[ACTIVITY]: In the data below, which lines hold the word "diode"? Copy them.
===== DATA
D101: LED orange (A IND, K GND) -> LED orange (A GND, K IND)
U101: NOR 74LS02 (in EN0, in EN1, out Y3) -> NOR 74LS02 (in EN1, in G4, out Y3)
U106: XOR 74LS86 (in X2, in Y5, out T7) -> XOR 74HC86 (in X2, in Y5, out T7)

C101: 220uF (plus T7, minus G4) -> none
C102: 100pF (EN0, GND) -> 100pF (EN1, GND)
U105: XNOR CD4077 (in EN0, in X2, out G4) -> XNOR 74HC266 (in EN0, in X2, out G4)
==========
===== DATA
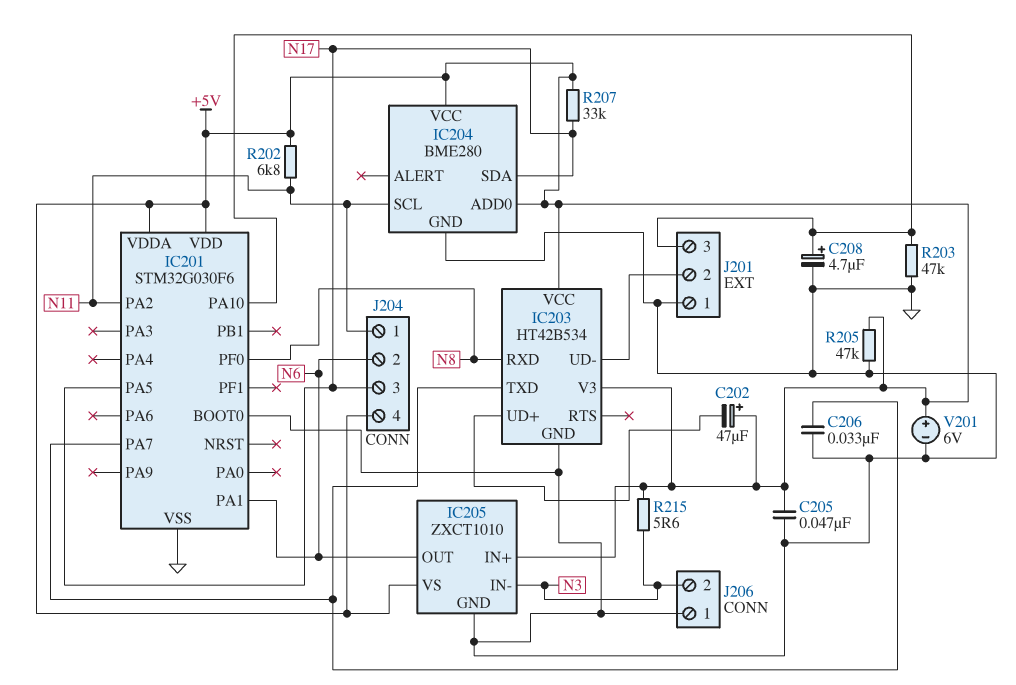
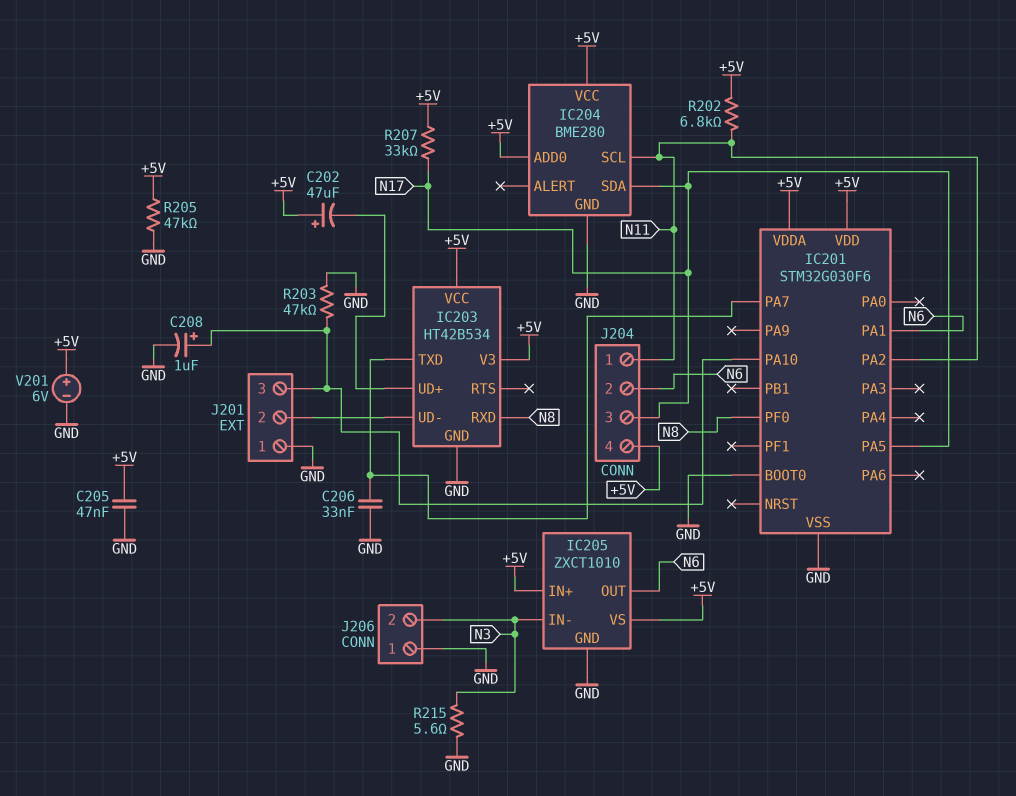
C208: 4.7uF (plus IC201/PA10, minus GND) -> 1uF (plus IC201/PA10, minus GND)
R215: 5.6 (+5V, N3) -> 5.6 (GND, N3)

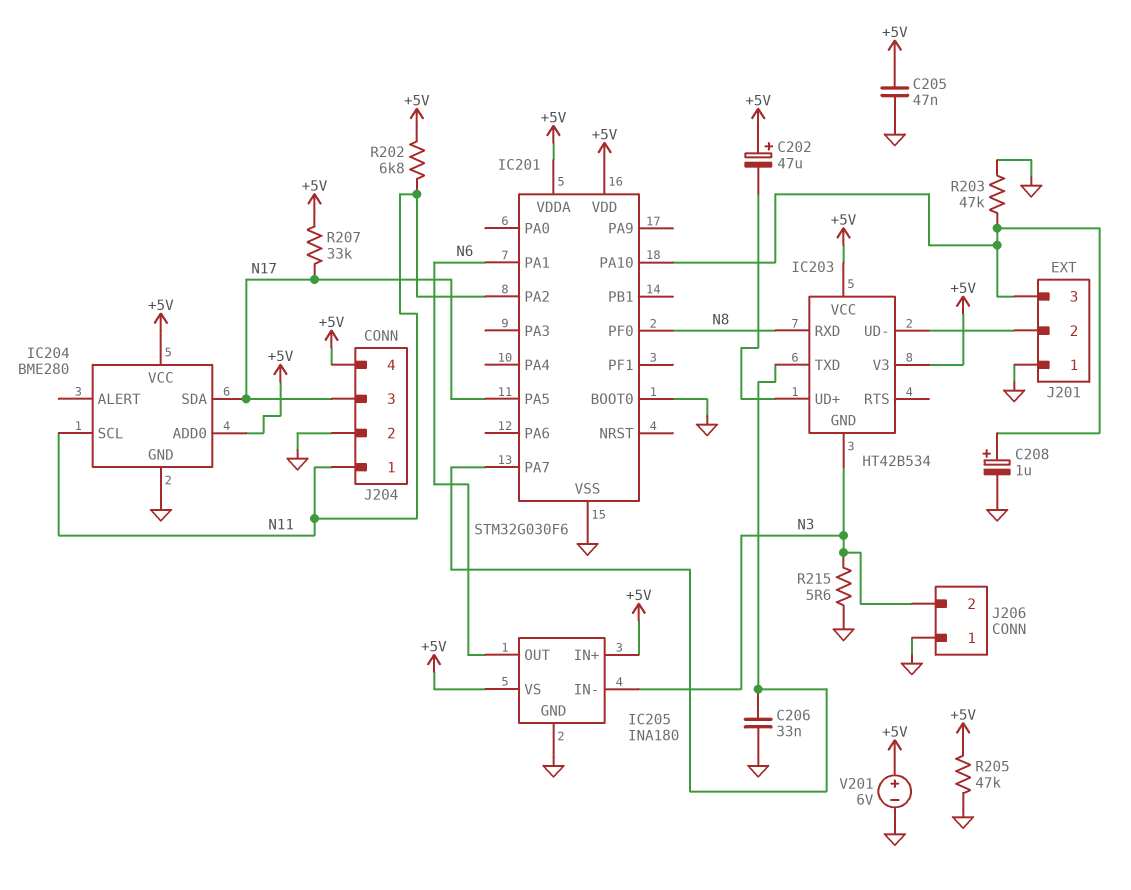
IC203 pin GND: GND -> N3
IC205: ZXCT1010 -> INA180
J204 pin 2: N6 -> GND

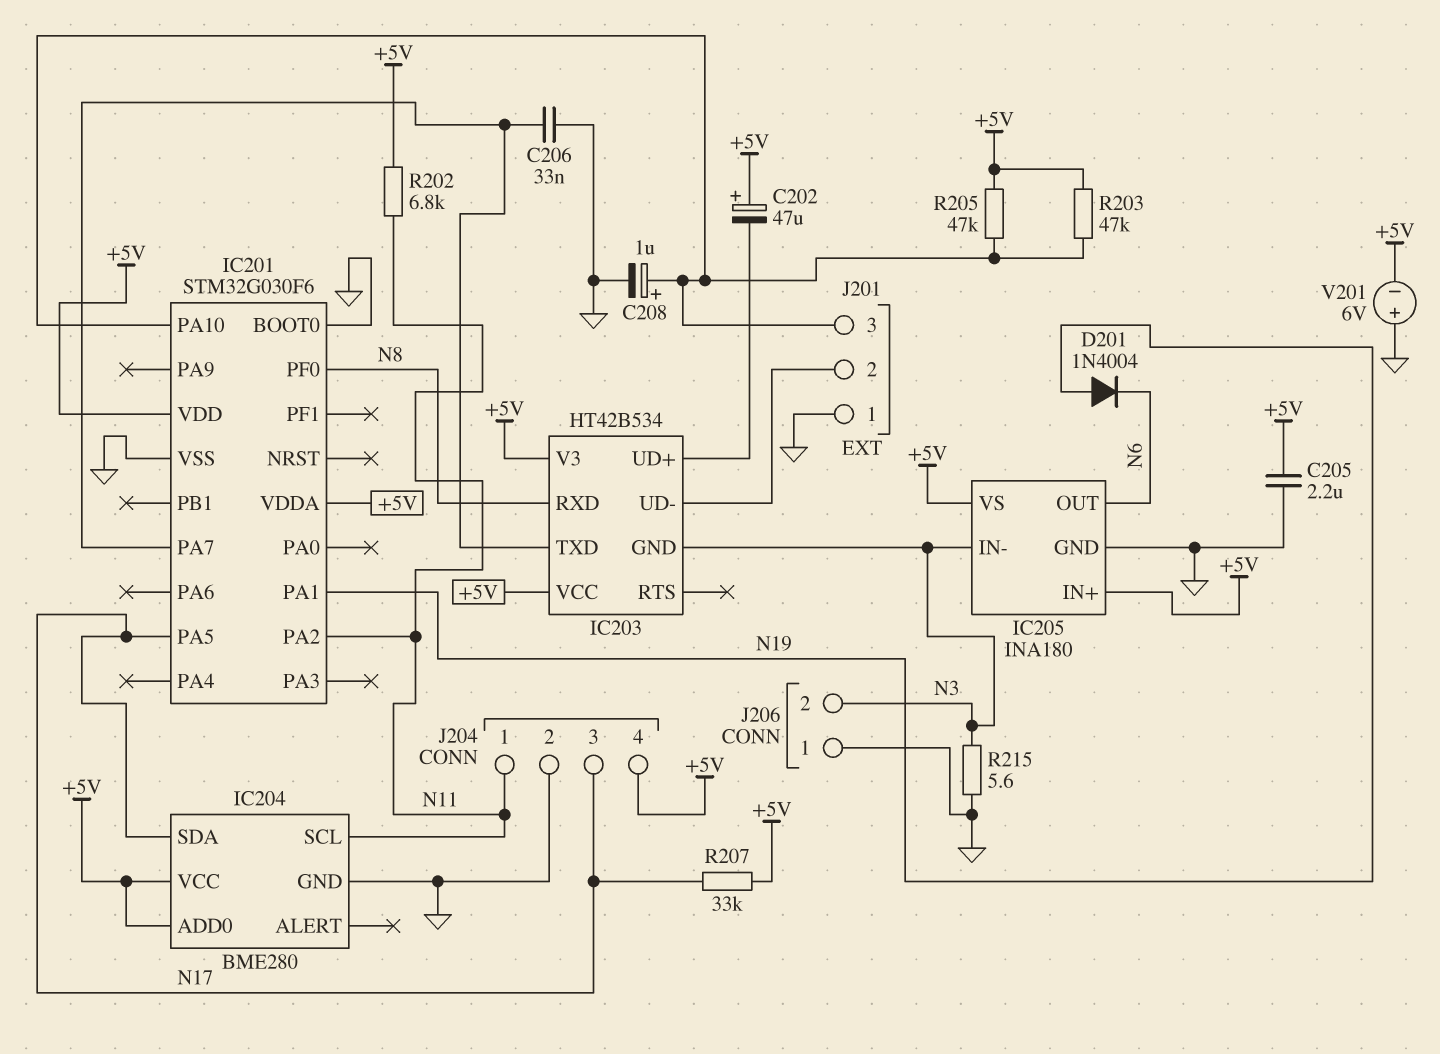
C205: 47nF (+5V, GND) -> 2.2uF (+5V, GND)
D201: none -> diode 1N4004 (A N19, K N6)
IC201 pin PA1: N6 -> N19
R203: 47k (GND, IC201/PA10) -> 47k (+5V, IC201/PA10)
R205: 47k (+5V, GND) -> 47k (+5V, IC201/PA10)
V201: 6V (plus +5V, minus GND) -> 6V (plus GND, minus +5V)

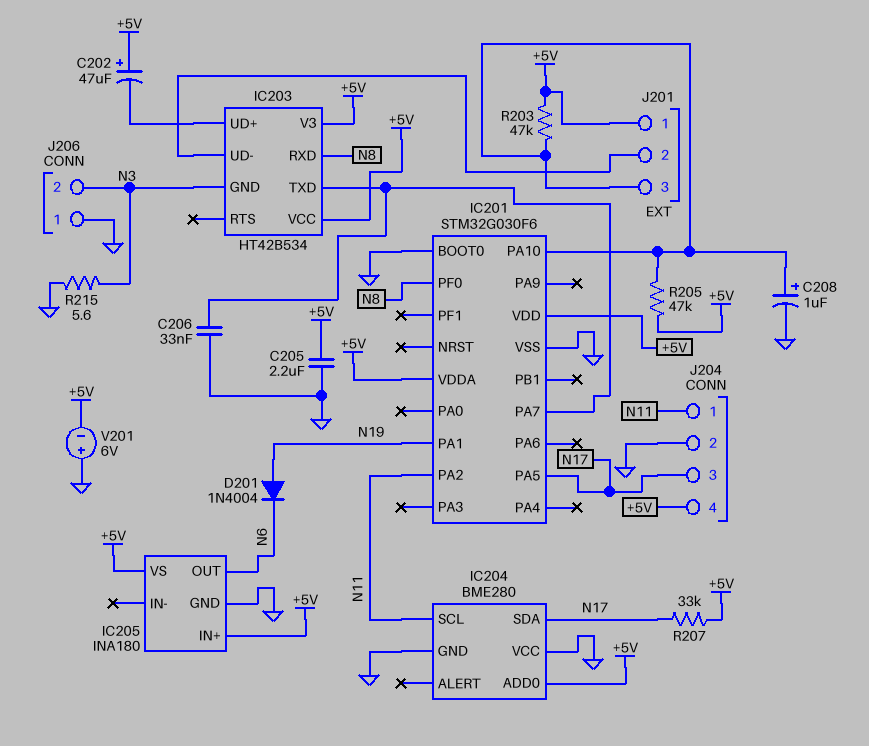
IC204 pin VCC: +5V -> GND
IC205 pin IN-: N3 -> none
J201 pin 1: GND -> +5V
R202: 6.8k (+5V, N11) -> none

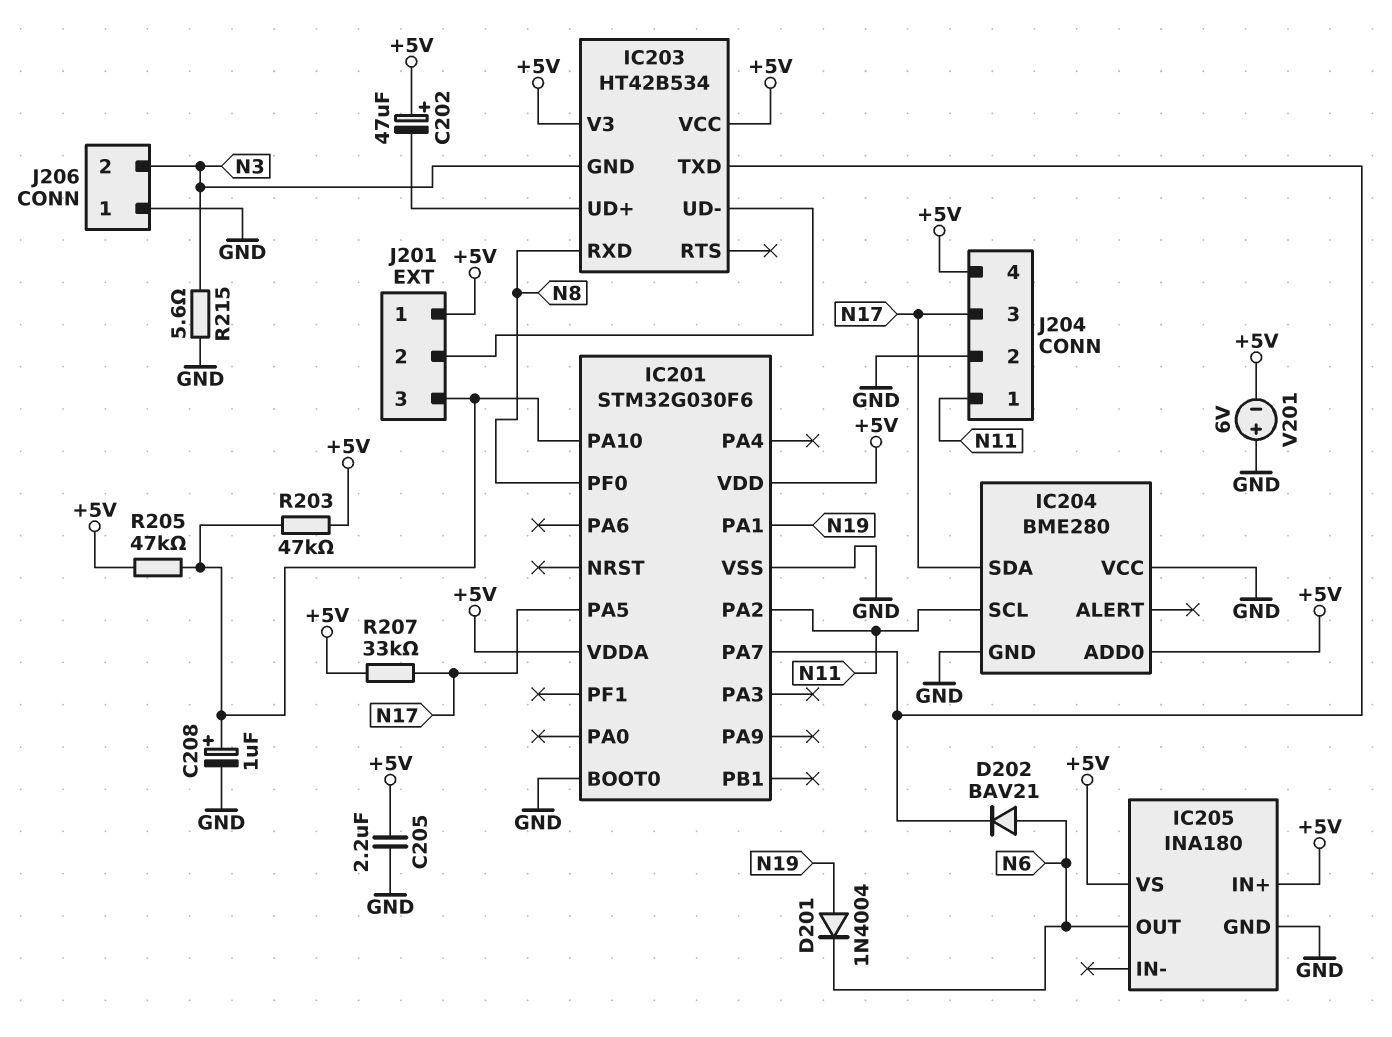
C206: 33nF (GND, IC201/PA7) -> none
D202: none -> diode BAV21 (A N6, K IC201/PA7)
==========
[TASK ANSWER]:
D201: none -> diode 1N4004 (A N19, K N6)
D202: none -> diode BAV21 (A N6, K IC201/PA7)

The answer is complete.